> _TRY IT_
Look through the entries and count each line that includes the string "size". Reply with the number alone.

> _SUPPLIED ENTRIES_
_ _ _ _ _

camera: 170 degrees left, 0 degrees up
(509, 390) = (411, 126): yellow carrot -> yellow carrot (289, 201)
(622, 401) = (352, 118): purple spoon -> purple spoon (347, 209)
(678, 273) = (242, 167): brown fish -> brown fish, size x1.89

_ _ _ _ _

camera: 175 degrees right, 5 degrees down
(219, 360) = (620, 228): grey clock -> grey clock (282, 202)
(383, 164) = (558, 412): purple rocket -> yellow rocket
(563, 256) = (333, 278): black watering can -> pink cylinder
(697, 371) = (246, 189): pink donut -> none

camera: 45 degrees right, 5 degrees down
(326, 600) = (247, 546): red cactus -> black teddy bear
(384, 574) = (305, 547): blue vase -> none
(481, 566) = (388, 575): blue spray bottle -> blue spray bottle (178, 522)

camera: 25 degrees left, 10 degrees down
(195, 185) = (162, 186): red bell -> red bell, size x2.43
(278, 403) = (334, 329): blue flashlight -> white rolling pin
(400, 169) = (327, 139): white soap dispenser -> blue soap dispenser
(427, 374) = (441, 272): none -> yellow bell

_ _ _ _ _

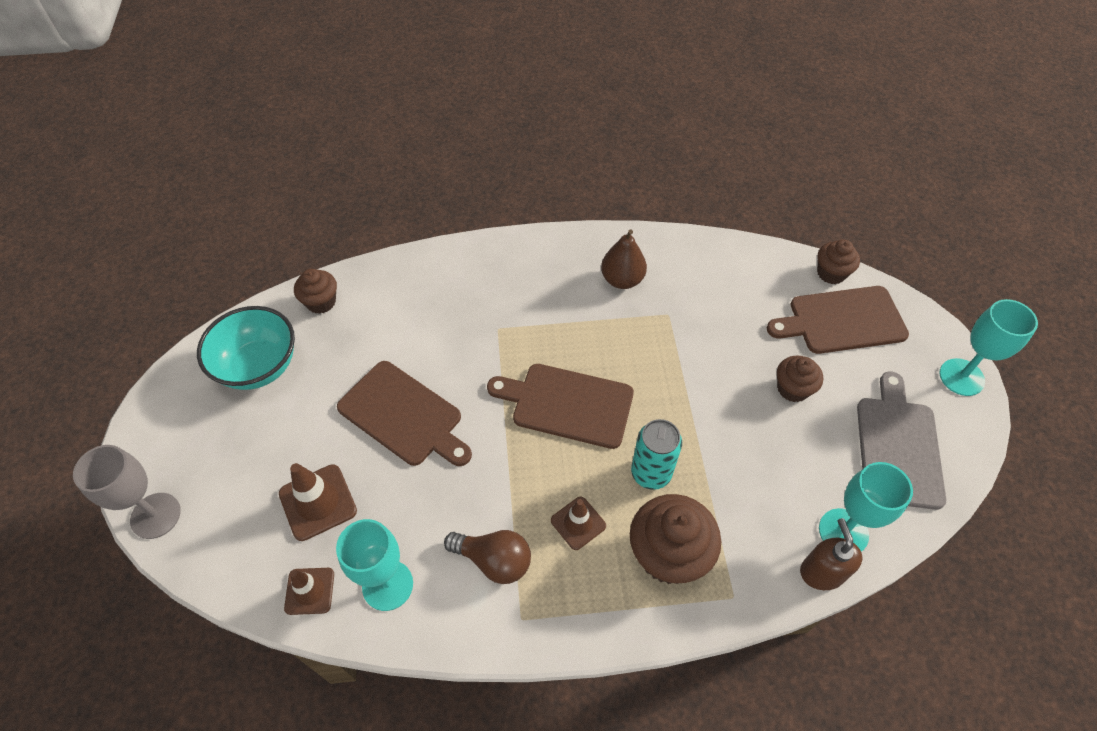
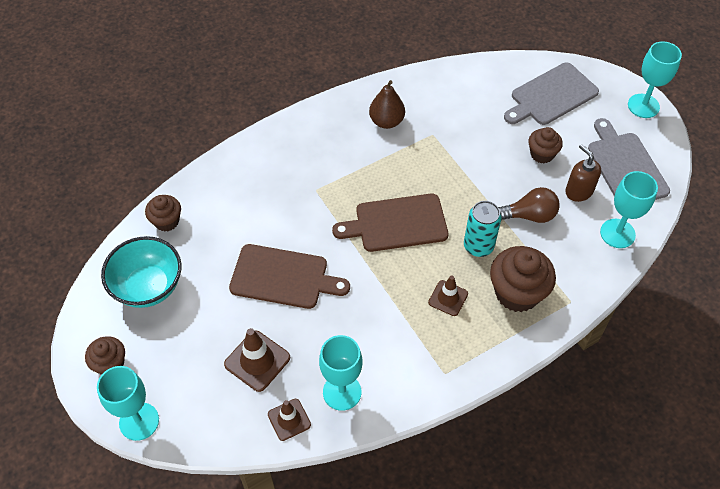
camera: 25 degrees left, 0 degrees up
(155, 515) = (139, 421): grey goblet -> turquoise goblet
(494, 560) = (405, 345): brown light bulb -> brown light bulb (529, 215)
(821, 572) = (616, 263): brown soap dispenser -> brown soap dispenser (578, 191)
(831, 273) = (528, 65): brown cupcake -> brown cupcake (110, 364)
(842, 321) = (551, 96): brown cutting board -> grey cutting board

_ _ _ _ _

> _RESPONSE AREA_
2